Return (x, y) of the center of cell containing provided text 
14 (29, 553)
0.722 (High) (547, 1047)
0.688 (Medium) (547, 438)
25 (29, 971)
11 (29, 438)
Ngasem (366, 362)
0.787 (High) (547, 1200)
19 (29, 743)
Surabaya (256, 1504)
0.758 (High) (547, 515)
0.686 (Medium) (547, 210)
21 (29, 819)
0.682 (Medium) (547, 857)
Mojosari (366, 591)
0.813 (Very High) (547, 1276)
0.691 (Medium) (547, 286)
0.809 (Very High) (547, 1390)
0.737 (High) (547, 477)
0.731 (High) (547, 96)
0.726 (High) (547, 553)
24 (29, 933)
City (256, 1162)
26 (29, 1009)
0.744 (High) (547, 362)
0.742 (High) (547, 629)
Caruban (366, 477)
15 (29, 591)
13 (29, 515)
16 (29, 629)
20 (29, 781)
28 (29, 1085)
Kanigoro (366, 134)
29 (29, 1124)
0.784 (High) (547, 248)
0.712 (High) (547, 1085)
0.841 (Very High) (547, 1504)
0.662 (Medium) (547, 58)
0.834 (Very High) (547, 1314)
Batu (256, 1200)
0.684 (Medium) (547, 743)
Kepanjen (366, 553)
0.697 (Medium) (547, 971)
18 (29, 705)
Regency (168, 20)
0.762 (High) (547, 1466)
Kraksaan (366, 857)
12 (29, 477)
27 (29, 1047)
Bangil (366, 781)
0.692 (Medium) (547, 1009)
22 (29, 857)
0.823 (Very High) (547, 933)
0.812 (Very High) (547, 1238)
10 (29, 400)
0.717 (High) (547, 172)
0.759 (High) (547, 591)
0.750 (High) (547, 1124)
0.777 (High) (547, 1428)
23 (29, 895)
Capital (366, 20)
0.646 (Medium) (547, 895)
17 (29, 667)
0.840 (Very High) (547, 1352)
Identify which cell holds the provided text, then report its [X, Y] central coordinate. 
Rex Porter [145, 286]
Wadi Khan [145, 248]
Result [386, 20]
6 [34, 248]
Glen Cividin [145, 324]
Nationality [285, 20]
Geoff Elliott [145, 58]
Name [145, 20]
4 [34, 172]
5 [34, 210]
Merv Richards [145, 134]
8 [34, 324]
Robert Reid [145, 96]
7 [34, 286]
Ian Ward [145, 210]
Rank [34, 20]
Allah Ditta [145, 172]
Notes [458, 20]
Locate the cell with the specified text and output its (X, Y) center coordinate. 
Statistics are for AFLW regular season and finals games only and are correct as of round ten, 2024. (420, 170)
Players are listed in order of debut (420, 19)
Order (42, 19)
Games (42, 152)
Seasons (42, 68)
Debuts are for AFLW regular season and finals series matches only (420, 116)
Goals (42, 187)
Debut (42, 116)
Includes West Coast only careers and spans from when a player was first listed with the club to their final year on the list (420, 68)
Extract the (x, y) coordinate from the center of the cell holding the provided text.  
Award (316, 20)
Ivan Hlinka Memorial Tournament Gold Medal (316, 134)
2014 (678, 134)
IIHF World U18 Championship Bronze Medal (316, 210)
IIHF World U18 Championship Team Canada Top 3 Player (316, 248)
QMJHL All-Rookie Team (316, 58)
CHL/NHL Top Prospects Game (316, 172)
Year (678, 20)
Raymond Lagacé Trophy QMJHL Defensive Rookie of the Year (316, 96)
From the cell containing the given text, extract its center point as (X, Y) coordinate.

+---+

Could you put every line of the records above into a numbered list and omit any blank lines?

1. Return (x, y) of the center of cell containing provided text 
2. 14 (29, 553)
3. 0.722 (High) (547, 1047)
4. 0.688 (Medium) (547, 438)
5. 25 (29, 971)
6. 11 (29, 438)
7. Ngasem (366, 362)
8. 0.787 (High) (547, 1200)
9. 19 (29, 743)
10. Surabaya (256, 1504)
11. 0.758 (High) (547, 515)
12. 0.686 (Medium) (547, 210)
13. 21 (29, 819)
14. 0.682 (Medium) (547, 857)
15. Mojosari (366, 591)
16. 0.813 (Very High) (547, 1276)
17. 0.691 (Medium) (547, 286)
18. 0.809 (Very High) (547, 1390)
19. 0.737 (High) (547, 477)
20. 0.731 (High) (547, 96)
21. 0.726 (High) (547, 553)
22. 24 (29, 933)
23. City (256, 1162)
24. 26 (29, 1009)
25. 0.744 (High) (547, 362)
26. 0.742 (High) (547, 629)
27. Caruban (366, 477)
28. 15 (29, 591)
29. 13 (29, 515)
30. 16 (29, 629)
31. 20 (29, 781)
32. 28 (29, 1085)
33. Kanigoro (366, 134)
34. 29 (29, 1124)
35. 0.784 (High) (547, 248)
36. 0.712 (High) (547, 1085)
37. 0.841 (Very High) (547, 1504)
38. 0.662 (Medium) (547, 58)
39. 0.834 (Very High) (547, 1314)
40. Batu (256, 1200)
41. 0.684 (Medium) (547, 743)
42. Kepanjen (366, 553)
43. 0.697 (Medium) (547, 971)
44. 18 (29, 705)
45. Regency (168, 20)
46. 0.762 (High) (547, 1466)
47. Kraksaan (366, 857)
48. 12 (29, 477)
49. 27 (29, 1047)
50. Bangil (366, 781)
51. 0.692 (Medium) (547, 1009)
52. 22 (29, 857)
53. 0.823 (Very High) (547, 933)
54. 0.812 (Very High) (547, 1238)
55. 10 (29, 400)
56. 0.717 (High) (547, 172)
57. 0.759 (High) (547, 591)
58. 0.750 (High) (547, 1124)
59. 0.777 (High) (547, 1428)
60. 23 (29, 895)
61. Capital (366, 20)
62. 0.646 (Medium) (547, 895)
63. 17 (29, 667)
64. 0.840 (Very High) (547, 1352)
65. Identify which cell holds the provided text, then report its [X, Y] central coordinate. 
66. Rex Porter [145, 286]
67. Wadi Khan [145, 248]
68. Result [386, 20]
69. 6 [34, 248]
70. Glen Cividin [145, 324]
71. Nationality [285, 20]
72. Geoff Elliott [145, 58]
73. Name [145, 20]
74. 4 [34, 172]
75. 5 [34, 210]
76. Merv Richards [145, 134]
77. 8 [34, 324]
78. Robert Reid [145, 96]
79. 7 [34, 286]
80. Ian Ward [145, 210]
81. Rank [34, 20]
82. Allah Ditta [145, 172]
83. Notes [458, 20]
84. Locate the cell with the specified text and output its (X, Y) center coordinate. 
85. Statistics are for AFLW regular season and finals games only and are correct as of round ten, 2024. (420, 170)
86. Players are listed in order of debut (420, 19)
87. Order (42, 19)
88. Games (42, 152)
89. Seasons (42, 68)
90. Debuts are for AFLW regular season and finals series matches only (420, 116)
91. Goals (42, 187)
92. Debut (42, 116)
93. Includes West Coast only careers and spans from when a player was first listed with the club to their final year on the list (420, 68)
94. Extract the (x, y) coordinate from the center of the cell holding the provided text.  
95. Award (316, 20)
96. Ivan Hlinka Memorial Tournament Gold Medal (316, 134)
97. 2014 (678, 134)
98. IIHF World U18 Championship Bronze Medal (316, 210)
99. IIHF World U18 Championship Team Canada Top 3 Player (316, 248)
100. QMJHL All-Rookie Team (316, 58)
101. CHL/NHL Top Prospects Game (316, 172)
102. Year (678, 20)
103. Raymond Lagacé Trophy QMJHL Defensive Rookie of the Year (316, 96)
104. From the cell containing the given text, extract its center point as (X, Y) coordinate.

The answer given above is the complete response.